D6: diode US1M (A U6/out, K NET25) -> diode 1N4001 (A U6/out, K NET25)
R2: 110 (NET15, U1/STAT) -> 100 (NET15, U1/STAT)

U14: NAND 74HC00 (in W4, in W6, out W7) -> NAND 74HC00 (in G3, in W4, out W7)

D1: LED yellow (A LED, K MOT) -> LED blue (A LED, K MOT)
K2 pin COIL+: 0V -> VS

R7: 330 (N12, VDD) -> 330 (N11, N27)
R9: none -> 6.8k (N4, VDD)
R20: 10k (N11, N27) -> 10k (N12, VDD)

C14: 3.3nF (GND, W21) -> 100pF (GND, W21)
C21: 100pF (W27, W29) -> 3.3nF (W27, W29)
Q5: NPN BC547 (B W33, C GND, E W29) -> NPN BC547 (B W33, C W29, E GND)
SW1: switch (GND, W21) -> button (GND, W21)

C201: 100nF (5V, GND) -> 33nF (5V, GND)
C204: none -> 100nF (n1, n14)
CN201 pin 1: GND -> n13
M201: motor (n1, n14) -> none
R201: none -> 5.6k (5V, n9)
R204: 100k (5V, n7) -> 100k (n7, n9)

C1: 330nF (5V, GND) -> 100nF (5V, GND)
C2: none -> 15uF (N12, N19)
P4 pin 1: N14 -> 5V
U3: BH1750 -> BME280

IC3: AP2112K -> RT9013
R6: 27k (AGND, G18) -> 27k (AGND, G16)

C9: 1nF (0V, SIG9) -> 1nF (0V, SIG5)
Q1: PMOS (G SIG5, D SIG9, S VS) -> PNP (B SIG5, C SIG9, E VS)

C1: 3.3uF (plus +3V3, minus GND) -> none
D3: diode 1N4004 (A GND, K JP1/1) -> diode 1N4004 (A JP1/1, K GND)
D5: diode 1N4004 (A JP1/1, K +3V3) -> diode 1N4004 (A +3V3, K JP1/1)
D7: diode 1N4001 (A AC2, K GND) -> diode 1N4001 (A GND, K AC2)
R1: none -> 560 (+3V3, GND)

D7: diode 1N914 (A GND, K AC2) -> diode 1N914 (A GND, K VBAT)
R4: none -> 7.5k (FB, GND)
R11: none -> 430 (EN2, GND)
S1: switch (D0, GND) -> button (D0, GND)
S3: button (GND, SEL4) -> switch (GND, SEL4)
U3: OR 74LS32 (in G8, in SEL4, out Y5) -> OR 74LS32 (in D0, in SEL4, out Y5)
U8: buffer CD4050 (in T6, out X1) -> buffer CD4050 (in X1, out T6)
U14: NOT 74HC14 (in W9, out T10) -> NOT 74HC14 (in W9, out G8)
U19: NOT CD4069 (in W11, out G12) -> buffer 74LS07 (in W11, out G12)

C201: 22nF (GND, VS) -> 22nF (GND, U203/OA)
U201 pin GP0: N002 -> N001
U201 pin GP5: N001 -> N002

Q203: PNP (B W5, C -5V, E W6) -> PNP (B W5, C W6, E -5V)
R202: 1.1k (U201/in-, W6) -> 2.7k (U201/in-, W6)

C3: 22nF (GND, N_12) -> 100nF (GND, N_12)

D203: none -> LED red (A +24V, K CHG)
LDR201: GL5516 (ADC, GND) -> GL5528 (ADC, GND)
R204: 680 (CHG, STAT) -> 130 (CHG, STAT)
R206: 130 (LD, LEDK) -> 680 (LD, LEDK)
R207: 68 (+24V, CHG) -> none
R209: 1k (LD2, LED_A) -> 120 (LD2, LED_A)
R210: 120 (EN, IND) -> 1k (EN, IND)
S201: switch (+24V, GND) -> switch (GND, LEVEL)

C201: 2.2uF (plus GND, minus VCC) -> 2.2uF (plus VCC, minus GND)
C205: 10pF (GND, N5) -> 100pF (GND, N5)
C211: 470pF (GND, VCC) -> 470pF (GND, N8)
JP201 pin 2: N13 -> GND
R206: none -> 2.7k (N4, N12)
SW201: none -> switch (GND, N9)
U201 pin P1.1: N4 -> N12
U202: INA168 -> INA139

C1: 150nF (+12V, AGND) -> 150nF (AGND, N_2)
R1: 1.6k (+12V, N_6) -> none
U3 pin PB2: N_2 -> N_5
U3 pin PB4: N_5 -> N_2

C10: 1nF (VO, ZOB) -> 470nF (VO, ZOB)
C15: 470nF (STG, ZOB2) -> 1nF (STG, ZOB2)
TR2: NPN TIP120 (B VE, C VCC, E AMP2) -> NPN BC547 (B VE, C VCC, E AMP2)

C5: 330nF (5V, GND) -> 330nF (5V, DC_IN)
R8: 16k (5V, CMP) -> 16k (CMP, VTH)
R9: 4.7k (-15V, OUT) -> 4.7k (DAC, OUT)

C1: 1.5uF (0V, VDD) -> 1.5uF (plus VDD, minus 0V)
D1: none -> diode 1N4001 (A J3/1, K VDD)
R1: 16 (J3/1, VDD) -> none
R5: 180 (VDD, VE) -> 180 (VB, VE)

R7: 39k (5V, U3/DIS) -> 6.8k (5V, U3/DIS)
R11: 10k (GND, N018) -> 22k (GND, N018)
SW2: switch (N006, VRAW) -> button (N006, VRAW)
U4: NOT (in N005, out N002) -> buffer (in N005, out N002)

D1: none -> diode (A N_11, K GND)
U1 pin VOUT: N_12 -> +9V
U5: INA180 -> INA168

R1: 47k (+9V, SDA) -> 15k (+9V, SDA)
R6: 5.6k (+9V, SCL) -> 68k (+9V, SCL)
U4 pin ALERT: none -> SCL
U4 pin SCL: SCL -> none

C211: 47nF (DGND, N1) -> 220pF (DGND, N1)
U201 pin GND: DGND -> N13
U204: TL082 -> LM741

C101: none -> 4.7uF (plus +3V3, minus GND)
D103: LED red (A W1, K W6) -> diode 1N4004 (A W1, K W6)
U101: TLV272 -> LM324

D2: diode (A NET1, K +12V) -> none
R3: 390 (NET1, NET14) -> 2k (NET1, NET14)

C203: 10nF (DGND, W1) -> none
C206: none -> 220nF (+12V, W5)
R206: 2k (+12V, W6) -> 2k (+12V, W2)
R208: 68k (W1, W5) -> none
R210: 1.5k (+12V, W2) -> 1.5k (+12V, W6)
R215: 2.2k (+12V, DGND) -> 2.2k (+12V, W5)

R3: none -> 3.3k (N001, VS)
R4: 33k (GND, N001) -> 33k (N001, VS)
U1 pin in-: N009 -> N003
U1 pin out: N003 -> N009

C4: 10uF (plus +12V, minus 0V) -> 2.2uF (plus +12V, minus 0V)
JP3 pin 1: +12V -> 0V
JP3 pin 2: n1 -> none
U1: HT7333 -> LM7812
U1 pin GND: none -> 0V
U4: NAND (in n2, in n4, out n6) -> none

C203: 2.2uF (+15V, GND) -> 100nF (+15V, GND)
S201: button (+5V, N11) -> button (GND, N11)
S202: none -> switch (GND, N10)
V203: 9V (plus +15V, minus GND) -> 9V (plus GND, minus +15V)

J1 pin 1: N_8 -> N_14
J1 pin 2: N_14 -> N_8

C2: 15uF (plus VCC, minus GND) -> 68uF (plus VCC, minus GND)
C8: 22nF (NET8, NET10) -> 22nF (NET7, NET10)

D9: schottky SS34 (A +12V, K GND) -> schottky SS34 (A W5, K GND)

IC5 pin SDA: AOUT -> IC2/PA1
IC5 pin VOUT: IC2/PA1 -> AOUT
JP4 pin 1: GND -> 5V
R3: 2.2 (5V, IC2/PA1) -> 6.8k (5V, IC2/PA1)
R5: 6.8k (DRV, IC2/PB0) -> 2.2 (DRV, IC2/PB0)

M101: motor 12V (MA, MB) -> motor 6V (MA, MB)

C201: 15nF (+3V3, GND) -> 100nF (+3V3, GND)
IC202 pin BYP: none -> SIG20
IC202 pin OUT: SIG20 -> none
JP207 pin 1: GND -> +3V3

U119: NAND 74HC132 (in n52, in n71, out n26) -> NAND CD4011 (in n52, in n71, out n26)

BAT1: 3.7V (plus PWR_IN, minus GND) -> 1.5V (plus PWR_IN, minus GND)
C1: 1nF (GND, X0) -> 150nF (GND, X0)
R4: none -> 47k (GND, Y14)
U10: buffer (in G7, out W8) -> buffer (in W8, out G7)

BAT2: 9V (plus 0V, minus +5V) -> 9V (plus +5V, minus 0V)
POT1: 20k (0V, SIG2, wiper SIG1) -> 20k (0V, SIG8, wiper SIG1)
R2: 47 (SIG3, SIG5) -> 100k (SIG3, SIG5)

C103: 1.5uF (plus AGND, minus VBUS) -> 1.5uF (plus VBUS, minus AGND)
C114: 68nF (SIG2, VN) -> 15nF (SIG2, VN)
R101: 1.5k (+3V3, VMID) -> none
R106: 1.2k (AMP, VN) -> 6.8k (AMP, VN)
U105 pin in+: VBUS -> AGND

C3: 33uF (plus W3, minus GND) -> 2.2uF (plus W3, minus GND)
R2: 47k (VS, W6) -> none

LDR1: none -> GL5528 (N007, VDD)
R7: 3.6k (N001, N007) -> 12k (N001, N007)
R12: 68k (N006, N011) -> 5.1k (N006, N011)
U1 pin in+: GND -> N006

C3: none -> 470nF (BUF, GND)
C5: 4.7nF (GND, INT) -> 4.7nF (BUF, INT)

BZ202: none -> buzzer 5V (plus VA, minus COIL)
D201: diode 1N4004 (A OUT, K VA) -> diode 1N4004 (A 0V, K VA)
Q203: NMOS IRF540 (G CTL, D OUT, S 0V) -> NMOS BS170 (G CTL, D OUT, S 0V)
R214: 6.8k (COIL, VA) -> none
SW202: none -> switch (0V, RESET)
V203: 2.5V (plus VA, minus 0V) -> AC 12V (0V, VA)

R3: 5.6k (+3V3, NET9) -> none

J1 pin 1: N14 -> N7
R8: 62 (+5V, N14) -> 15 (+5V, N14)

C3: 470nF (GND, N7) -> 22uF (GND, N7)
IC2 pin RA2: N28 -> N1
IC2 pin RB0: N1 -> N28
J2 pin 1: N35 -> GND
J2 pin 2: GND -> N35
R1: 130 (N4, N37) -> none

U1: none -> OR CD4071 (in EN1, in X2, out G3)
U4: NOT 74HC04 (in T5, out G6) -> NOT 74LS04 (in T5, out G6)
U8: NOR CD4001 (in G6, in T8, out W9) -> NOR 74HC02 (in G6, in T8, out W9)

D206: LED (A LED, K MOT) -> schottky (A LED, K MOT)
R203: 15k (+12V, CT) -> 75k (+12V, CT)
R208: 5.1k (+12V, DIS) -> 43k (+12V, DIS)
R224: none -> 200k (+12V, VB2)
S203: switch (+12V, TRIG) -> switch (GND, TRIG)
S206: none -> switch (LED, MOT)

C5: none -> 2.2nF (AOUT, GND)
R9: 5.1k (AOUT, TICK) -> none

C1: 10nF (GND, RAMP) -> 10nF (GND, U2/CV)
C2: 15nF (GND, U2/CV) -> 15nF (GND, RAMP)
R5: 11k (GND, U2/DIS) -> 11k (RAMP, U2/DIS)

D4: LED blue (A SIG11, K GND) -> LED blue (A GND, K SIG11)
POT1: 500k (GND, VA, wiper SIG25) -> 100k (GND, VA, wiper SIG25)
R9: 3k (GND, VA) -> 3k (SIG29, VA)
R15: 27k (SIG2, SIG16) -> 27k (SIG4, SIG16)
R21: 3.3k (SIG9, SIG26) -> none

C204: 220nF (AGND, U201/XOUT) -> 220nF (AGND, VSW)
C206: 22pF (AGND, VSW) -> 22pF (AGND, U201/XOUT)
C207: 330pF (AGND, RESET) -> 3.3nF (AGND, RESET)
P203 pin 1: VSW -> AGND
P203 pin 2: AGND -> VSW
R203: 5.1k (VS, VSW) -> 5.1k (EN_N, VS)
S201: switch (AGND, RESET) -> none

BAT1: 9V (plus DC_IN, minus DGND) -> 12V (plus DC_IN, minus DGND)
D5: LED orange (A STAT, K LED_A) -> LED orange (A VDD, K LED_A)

WORK INSTRUCTIONS: Output the lines above between the one holding "M201: motor (n1, n14) -> none" and the one holding "R1: none -> 560 (+3V3, GND)", inclusive, with nothing before or after them.

RESPONSE:
M201: motor (n1, n14) -> none
R201: none -> 5.6k (5V, n9)
R204: 100k (5V, n7) -> 100k (n7, n9)

C1: 330nF (5V, GND) -> 100nF (5V, GND)
C2: none -> 15uF (N12, N19)
P4 pin 1: N14 -> 5V
U3: BH1750 -> BME280

IC3: AP2112K -> RT9013
R6: 27k (AGND, G18) -> 27k (AGND, G16)

C9: 1nF (0V, SIG9) -> 1nF (0V, SIG5)
Q1: PMOS (G SIG5, D SIG9, S VS) -> PNP (B SIG5, C SIG9, E VS)

C1: 3.3uF (plus +3V3, minus GND) -> none
D3: diode 1N4004 (A GND, K JP1/1) -> diode 1N4004 (A JP1/1, K GND)
D5: diode 1N4004 (A JP1/1, K +3V3) -> diode 1N4004 (A +3V3, K JP1/1)
D7: diode 1N4001 (A AC2, K GND) -> diode 1N4001 (A GND, K AC2)
R1: none -> 560 (+3V3, GND)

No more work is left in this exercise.